SOURCE DATA Start Marker

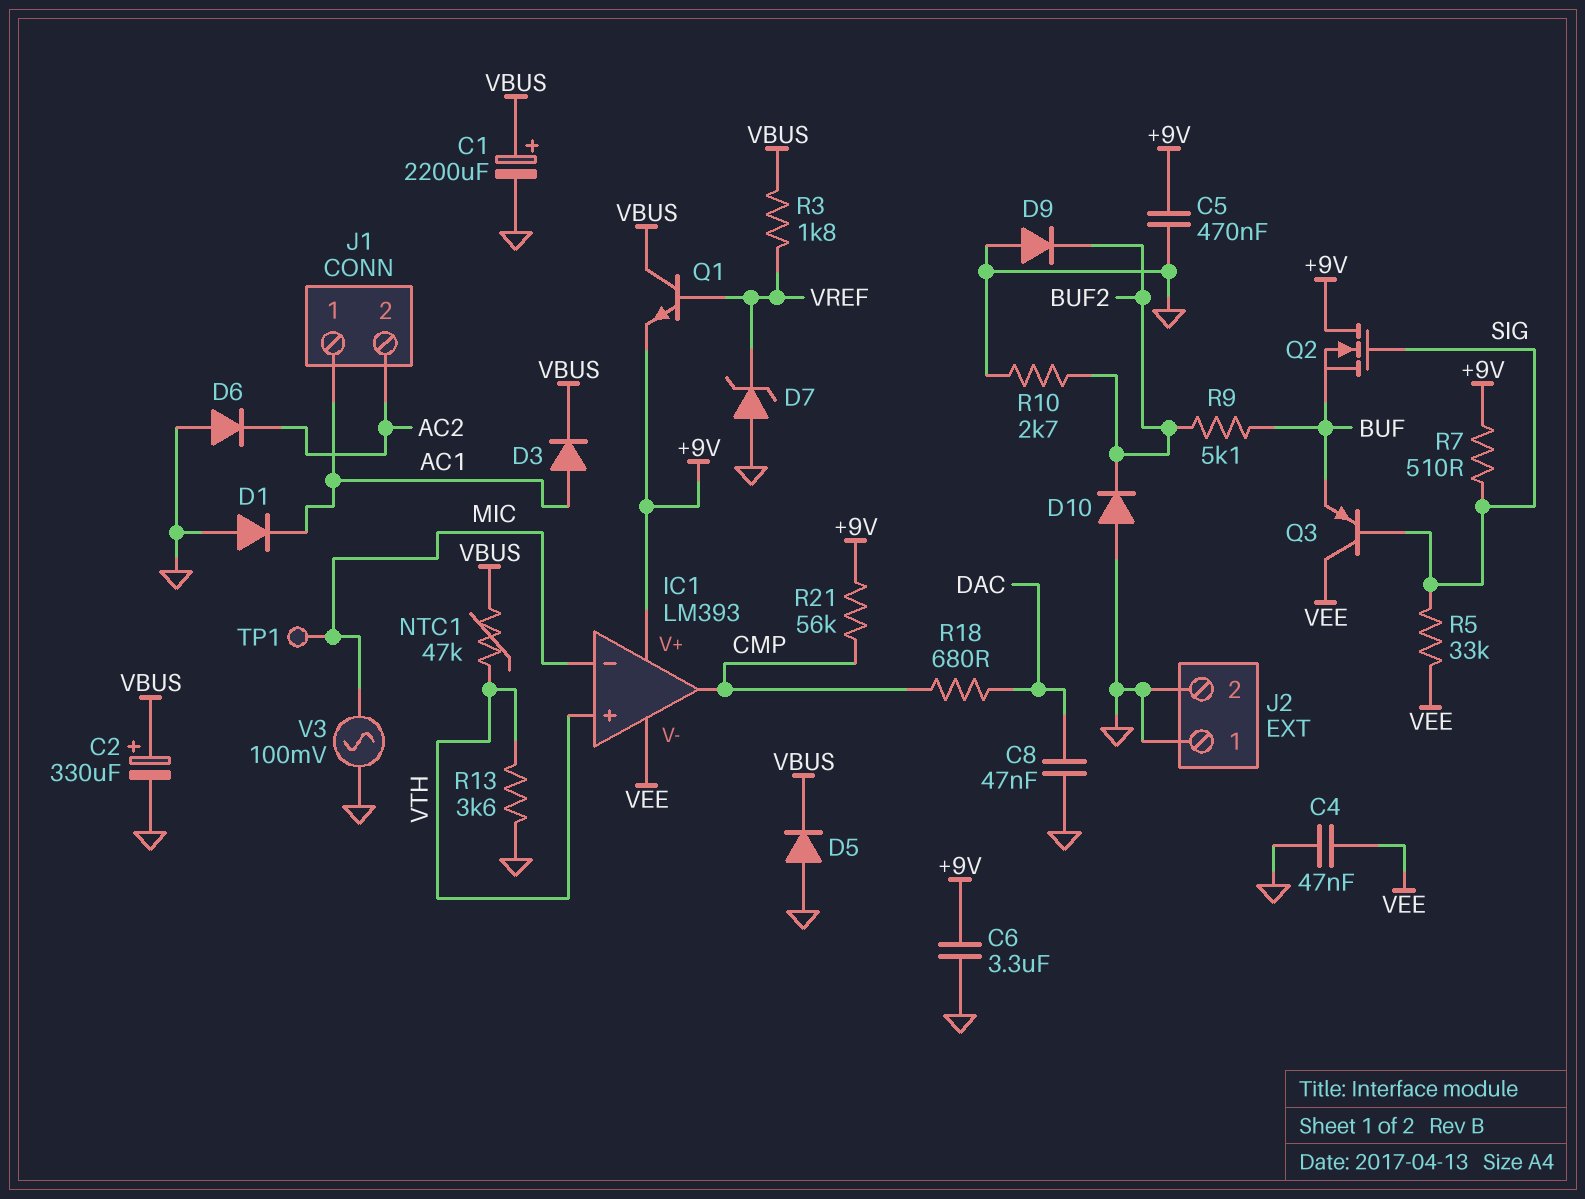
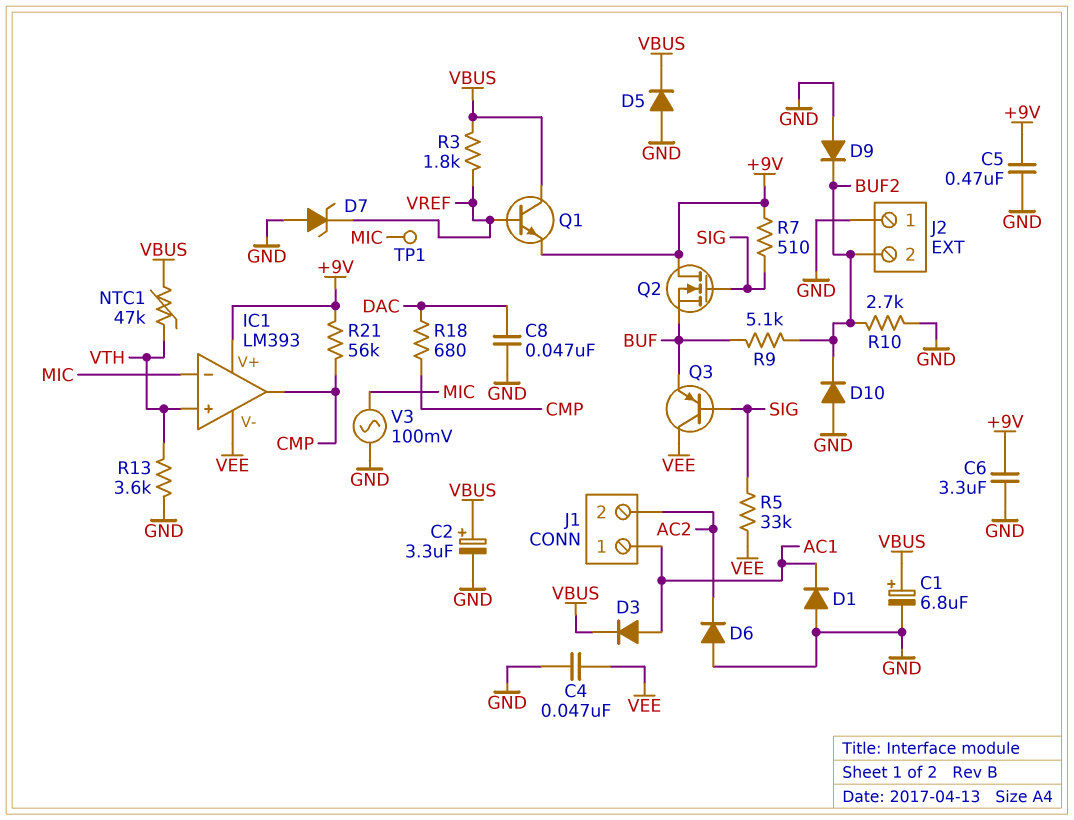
C1: 2200uF (plus VBUS, minus GND) -> 6.8uF (plus VBUS, minus GND)
C2: 330uF (plus VBUS, minus GND) -> 3.3uF (plus VBUS, minus GND)
J2 pin 2: GND -> BUF2

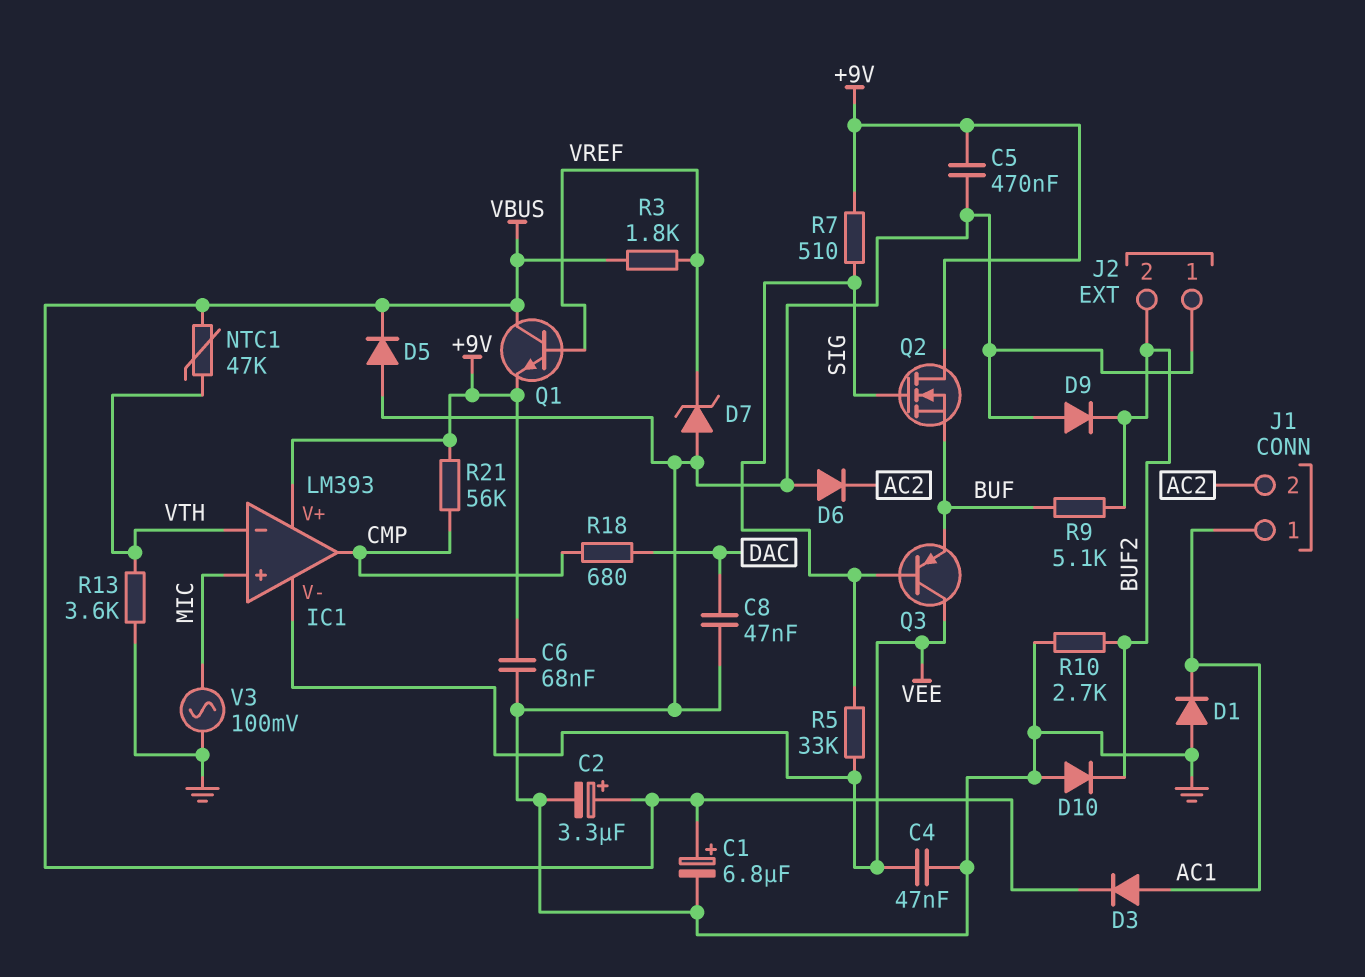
C6: 3.3uF (+9V, GND) -> 68nF (+9V, GND)
IC1 pin in+: VTH -> MIC
IC1 pin in-: MIC -> VTH
TP1: test point (MIC) -> none

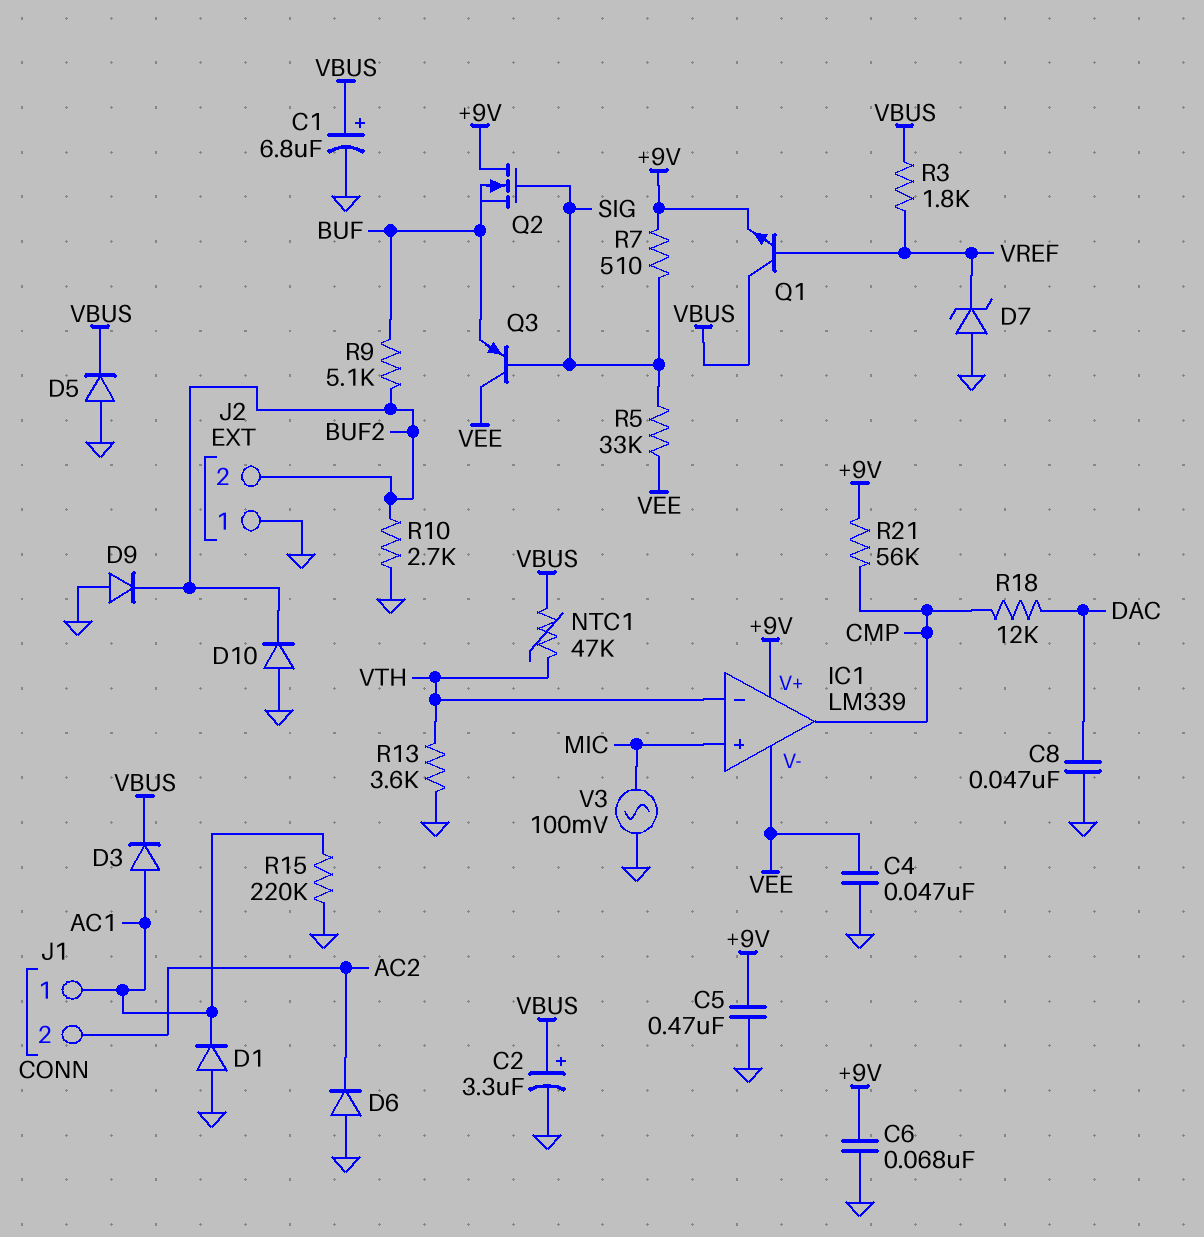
IC1: LM393 -> LM339
R15: none -> 220k (AC1, GND)
R18: 680 (CMP, DAC) -> 12k (CMP, DAC)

SOURCE DATA End Marker

EXERCISE DESCRIPTION: Write out each record exactly as shown, but not its pictures.

ANSWER TO THIS EXERCISE:
C1: 2200uF (plus VBUS, minus GND) -> 6.8uF (plus VBUS, minus GND)
C2: 330uF (plus VBUS, minus GND) -> 3.3uF (plus VBUS, minus GND)
J2 pin 2: GND -> BUF2

C6: 3.3uF (+9V, GND) -> 68nF (+9V, GND)
IC1 pin in+: VTH -> MIC
IC1 pin in-: MIC -> VTH
TP1: test point (MIC) -> none

IC1: LM393 -> LM339
R15: none -> 220k (AC1, GND)
R18: 680 (CMP, DAC) -> 12k (CMP, DAC)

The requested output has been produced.